• **Your instructions**
Copy each line of the entries that contains the word "green".

• **Raw data**
= Beginning of Section =
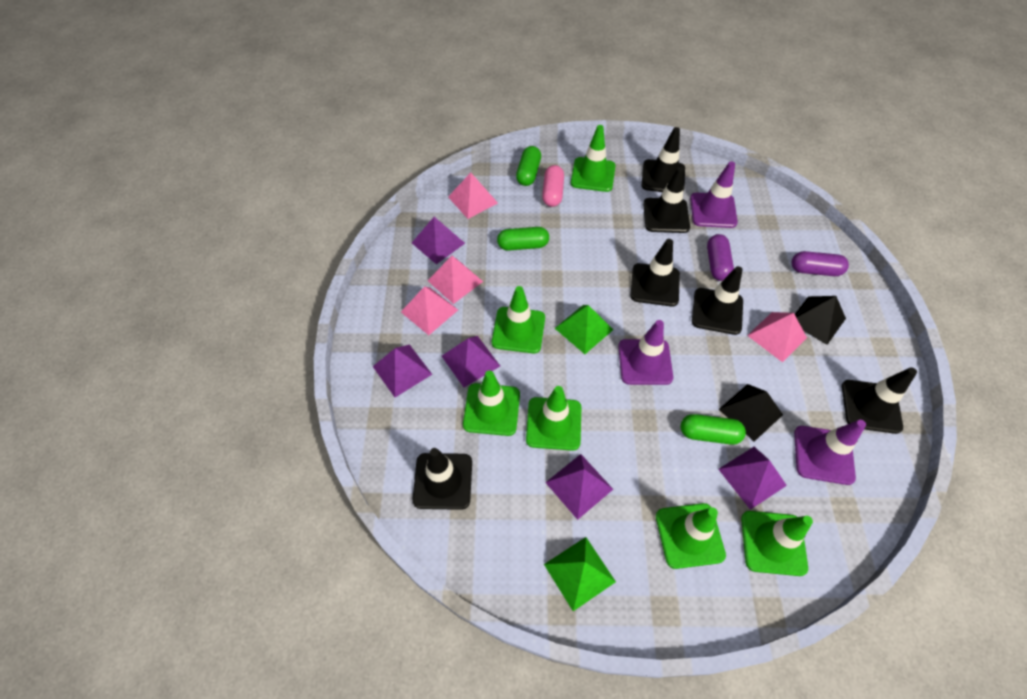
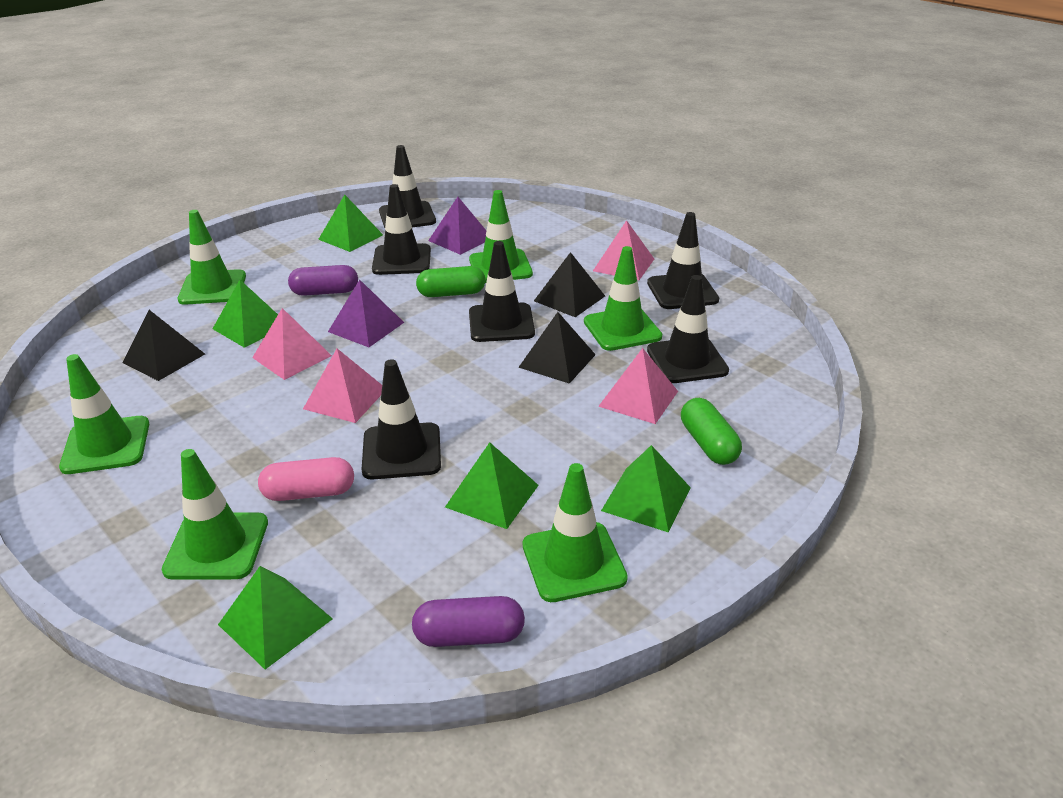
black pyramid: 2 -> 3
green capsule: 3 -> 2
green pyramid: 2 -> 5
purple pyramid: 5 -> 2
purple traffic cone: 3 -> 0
= End of Section =
= Beginning of Section =
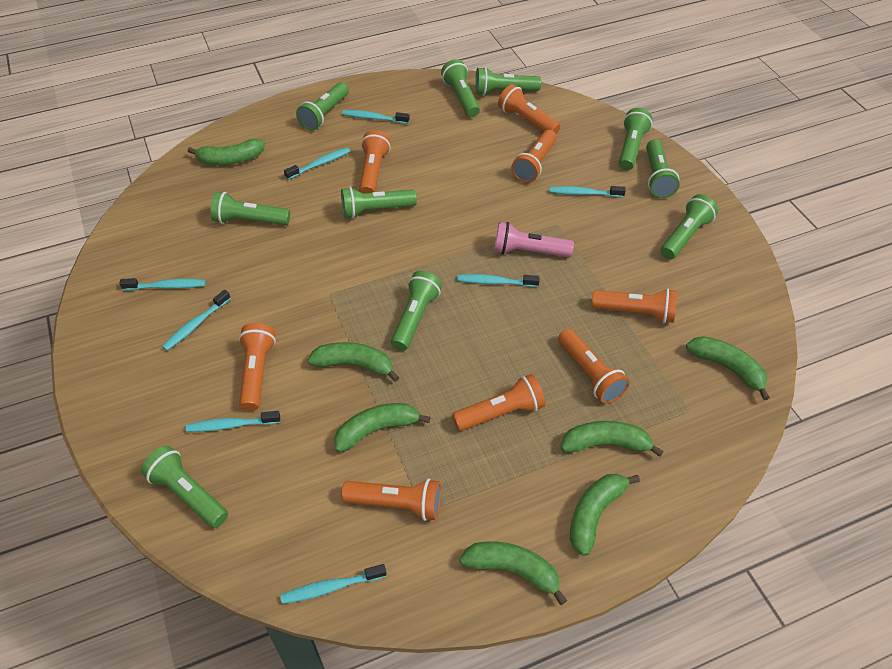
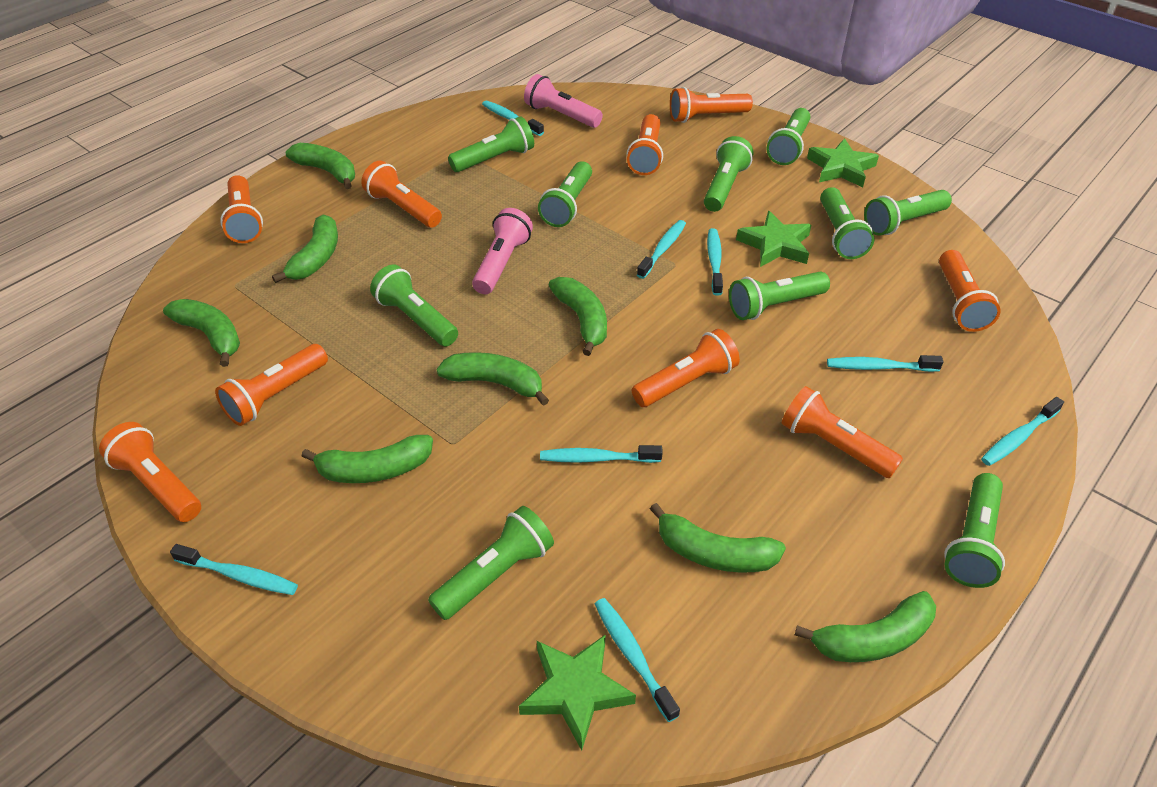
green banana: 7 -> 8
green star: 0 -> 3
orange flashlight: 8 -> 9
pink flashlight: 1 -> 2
= End of Section =
• **Solution to the exercise**
green capsule: 3 -> 2
green pyramid: 2 -> 5
green banana: 7 -> 8
green star: 0 -> 3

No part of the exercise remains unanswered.